Task objective
Starting at the beginning of the records and ending with the line that contains "You are a photographer", write those lines out again with "camera" changed to "lens" and everything else unchanged. Leave the pictures out of your answer.

Supplied records
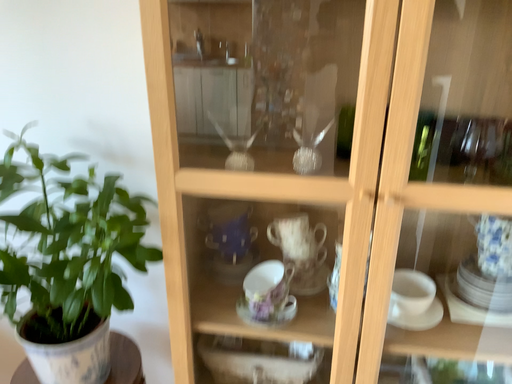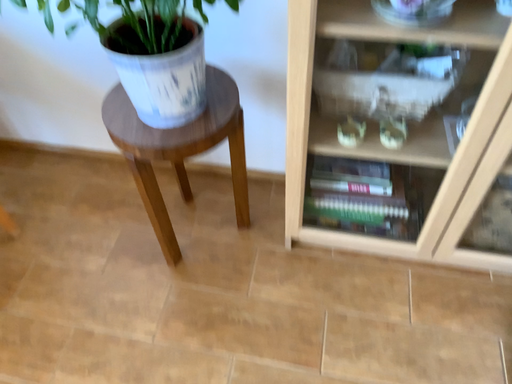
Question: Which way did the camera rotate in the video?

Choices:
 (A) rotated upward
 (B) rotated downward

Answer: (B)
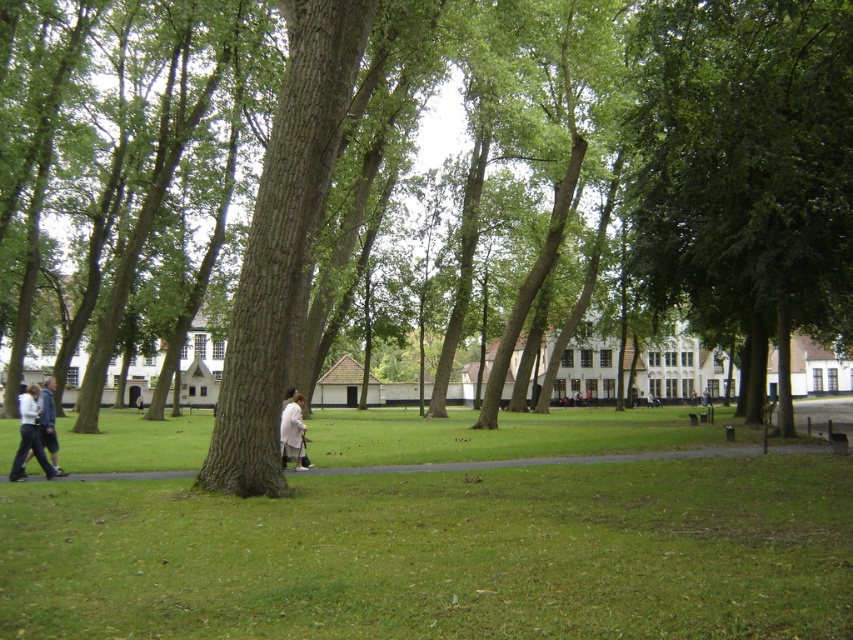
You are a photographer standing in the park and want to take a photo of the green rough bark tree at center and the white cotton jacket at lower left. Since you want both subjects to be in focus, which one should you focus on first to ensure proper depth of field?

The green rough bark tree at center is in front of the white cotton jacket at lower left, so you should focus on the white cotton jacket at lower left first to ensure both are in focus.

You are standing at the center of the park and want to find the green rough bark tree at center. According to the coordinates provided, in which direction should you walk to reach it?

Result: The green rough bark tree at center is located at coordinates point (674, 160), which means it is positioned to the left and slightly forward from your current position at the center. You should walk towards the left direction to reach it.

You are a person standing in the park and want to place your white cotton jacket at lower left on the green grass at lower center. Will the jacket fit entirely on the grass without any part hanging off?

The green grass at lower center has a larger width than the white cotton jacket at lower left, so the jacket will fit entirely on the grass without any part hanging off.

Output
Question: Which way did the lens rotate in the video?

Choices:
 (A) rotated upward
 (B) rotated downward

Answer: (B)
You are a photographer standing in the park and want to take a photo of the green rough bark tree at center and the white cotton jacket at lower left. Since you want both subjects to be in focus, which one should you focus on first to ensure proper depth of field?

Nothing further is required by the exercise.